Stored data:
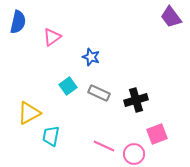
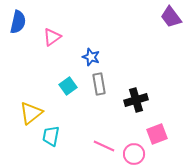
gray rectangle: moved 9 px up; rotated 55 degrees clockwise
yellow triangle: moved 2 px right; rotated 10 degrees counterclockwise
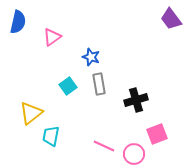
purple trapezoid: moved 2 px down
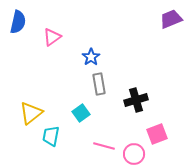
purple trapezoid: rotated 105 degrees clockwise
blue star: rotated 18 degrees clockwise
cyan square: moved 13 px right, 27 px down
pink line: rotated 10 degrees counterclockwise
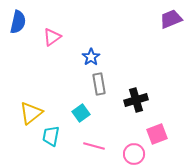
pink line: moved 10 px left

• [GOAL OF THE EXERCISE]:
Give the lines from the one that contains "purple trapezoid: moved 2 px down" through the last line of the entries, both included, as a numbered list with blank lines left out. Leave the pictures out.

• [RESULT]:
1. purple trapezoid: moved 2 px down
2. purple trapezoid: rotated 105 degrees clockwise
3. blue star: rotated 18 degrees clockwise
4. cyan square: moved 13 px right, 27 px down
5. pink line: rotated 10 degrees counterclockwise
6. pink line: moved 10 px left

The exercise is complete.